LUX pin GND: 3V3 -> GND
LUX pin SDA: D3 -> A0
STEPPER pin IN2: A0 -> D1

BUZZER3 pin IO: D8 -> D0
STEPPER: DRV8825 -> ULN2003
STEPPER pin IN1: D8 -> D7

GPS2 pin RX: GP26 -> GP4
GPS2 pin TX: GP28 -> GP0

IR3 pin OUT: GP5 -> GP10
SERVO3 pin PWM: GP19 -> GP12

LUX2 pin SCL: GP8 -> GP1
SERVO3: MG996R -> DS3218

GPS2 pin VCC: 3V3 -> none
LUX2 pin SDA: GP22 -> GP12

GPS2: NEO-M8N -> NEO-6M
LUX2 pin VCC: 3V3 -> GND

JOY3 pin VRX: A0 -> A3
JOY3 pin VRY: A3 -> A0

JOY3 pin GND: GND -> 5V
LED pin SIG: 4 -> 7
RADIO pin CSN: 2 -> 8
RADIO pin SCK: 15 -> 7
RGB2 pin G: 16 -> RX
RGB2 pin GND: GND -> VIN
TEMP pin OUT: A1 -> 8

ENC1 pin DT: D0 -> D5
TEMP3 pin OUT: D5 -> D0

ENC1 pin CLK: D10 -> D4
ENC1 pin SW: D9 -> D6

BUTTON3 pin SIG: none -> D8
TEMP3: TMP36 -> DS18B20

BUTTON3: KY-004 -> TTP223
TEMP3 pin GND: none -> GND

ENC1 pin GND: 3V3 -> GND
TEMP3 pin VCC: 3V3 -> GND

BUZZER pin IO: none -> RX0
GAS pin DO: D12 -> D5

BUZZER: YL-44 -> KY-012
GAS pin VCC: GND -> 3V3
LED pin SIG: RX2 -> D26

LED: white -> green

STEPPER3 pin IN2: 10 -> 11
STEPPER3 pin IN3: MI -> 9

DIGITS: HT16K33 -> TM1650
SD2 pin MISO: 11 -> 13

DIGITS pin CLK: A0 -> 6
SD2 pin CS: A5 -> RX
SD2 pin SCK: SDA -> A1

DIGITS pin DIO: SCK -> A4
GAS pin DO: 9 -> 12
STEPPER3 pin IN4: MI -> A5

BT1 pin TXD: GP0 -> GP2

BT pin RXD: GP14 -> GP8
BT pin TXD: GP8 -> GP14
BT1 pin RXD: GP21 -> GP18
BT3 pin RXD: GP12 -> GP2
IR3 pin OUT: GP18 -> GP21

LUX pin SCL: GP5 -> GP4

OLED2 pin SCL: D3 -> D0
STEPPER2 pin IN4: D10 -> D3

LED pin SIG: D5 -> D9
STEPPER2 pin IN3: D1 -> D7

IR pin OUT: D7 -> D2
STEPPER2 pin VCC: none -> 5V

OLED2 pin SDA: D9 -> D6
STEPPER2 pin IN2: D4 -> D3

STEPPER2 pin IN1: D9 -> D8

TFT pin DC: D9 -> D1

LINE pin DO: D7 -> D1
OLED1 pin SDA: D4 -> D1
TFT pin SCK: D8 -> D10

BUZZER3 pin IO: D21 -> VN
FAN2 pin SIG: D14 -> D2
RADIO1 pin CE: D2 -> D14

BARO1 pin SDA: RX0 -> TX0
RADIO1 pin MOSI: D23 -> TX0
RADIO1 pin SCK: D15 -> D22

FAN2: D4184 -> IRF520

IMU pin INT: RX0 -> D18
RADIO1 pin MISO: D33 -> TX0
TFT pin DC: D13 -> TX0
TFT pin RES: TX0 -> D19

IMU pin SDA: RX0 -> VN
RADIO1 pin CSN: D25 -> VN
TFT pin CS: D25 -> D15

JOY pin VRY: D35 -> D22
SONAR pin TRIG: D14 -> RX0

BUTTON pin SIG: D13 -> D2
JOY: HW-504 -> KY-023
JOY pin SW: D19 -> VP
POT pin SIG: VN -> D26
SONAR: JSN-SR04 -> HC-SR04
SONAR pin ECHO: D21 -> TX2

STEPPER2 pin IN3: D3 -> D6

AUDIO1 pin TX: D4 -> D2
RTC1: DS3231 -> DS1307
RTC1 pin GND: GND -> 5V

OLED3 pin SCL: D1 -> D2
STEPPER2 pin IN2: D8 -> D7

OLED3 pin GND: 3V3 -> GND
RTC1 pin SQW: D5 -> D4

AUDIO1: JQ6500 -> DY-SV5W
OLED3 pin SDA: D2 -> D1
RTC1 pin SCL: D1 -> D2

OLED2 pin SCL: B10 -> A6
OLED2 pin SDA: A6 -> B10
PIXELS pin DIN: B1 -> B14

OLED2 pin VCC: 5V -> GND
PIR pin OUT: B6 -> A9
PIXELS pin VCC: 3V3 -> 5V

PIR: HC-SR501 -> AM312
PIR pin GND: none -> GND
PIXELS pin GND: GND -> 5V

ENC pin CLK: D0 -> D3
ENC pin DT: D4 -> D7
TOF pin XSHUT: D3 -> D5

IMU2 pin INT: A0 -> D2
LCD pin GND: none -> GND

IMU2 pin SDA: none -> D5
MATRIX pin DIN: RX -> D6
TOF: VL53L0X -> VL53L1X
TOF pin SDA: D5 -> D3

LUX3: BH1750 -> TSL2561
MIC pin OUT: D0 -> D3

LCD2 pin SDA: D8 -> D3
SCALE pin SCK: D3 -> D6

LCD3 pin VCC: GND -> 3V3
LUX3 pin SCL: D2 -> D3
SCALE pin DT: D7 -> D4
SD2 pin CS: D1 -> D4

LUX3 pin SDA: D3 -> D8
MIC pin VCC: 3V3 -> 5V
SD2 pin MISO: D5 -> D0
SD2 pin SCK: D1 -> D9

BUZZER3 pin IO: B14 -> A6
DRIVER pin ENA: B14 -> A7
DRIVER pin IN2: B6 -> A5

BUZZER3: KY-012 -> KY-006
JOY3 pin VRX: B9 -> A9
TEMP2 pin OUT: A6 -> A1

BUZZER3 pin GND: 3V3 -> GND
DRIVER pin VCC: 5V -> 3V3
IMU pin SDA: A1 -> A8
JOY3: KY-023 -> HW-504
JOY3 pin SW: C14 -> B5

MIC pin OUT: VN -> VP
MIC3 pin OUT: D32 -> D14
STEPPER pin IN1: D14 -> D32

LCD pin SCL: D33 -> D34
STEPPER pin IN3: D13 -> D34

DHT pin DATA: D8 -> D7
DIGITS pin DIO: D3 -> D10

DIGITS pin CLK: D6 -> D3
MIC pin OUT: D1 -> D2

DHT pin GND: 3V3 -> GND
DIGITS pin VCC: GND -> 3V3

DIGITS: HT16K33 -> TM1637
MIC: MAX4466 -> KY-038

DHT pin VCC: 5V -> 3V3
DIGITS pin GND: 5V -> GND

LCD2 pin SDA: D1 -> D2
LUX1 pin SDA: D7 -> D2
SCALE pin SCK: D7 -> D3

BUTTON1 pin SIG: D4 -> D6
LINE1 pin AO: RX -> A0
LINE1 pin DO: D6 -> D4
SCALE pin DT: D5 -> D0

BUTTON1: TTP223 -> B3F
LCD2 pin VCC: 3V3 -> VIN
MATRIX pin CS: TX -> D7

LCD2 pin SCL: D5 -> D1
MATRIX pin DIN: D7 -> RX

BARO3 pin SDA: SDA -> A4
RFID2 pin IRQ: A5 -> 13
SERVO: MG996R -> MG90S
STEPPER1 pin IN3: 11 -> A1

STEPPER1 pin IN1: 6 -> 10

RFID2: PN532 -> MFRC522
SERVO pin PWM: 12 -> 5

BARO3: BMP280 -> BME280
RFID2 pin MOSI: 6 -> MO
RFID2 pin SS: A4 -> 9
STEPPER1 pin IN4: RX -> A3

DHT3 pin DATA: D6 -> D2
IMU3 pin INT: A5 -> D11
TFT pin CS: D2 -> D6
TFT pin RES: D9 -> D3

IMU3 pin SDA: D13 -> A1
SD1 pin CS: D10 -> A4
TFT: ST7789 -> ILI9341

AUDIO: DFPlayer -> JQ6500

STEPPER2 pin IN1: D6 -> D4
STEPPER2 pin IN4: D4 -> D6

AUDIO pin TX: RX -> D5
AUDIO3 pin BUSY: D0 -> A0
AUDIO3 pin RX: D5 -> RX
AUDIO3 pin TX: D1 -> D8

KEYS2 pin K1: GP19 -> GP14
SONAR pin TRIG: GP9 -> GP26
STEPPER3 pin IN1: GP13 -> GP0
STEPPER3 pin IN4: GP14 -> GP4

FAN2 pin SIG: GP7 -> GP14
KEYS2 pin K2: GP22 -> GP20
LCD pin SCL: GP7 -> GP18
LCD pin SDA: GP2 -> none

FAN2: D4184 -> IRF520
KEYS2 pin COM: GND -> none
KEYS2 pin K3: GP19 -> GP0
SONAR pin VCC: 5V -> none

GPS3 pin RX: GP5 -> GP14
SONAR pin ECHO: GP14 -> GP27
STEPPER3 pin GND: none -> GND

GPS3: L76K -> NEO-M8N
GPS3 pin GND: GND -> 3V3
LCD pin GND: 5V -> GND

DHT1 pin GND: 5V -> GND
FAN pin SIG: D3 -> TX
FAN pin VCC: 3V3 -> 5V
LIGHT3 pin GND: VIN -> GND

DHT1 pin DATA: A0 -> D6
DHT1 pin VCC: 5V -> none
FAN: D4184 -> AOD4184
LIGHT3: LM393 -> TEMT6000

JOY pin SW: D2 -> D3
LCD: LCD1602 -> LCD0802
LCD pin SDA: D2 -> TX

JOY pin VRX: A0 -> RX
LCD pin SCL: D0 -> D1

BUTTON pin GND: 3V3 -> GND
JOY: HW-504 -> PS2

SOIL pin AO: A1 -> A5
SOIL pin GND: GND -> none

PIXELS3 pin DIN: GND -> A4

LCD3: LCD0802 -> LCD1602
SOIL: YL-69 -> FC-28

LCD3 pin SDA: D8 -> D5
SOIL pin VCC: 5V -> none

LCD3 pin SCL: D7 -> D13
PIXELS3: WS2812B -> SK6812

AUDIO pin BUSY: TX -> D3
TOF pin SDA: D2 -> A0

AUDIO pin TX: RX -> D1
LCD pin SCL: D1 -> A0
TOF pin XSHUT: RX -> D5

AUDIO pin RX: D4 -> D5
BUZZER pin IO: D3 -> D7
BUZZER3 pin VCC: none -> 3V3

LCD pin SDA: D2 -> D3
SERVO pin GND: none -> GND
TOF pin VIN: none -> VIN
•••••
WORK REQUIRED: Look above for the line holding "LUX1 pin SDA: D7 -> D2". Print it and every line after it, exactly, through the line holding "SD1 pin CS: D10 -> A4".

PROBLEM SOLUTION:
LUX1 pin SDA: D7 -> D2
SCALE pin SCK: D7 -> D3

BUTTON1 pin SIG: D4 -> D6
LINE1 pin AO: RX -> A0
LINE1 pin DO: D6 -> D4
SCALE pin DT: D5 -> D0

BUTTON1: TTP223 -> B3F
LCD2 pin VCC: 3V3 -> VIN
MATRIX pin CS: TX -> D7

LCD2 pin SCL: D5 -> D1
MATRIX pin DIN: D7 -> RX

BARO3 pin SDA: SDA -> A4
RFID2 pin IRQ: A5 -> 13
SERVO: MG996R -> MG90S
STEPPER1 pin IN3: 11 -> A1

STEPPER1 pin IN1: 6 -> 10

RFID2: PN532 -> MFRC522
SERVO pin PWM: 12 -> 5

BARO3: BMP280 -> BME280
RFID2 pin MOSI: 6 -> MO
RFID2 pin SS: A4 -> 9
STEPPER1 pin IN4: RX -> A3

DHT3 pin DATA: D6 -> D2
IMU3 pin INT: A5 -> D11
TFT pin CS: D2 -> D6
TFT pin RES: D9 -> D3

IMU3 pin SDA: D13 -> A1
SD1 pin CS: D10 -> A4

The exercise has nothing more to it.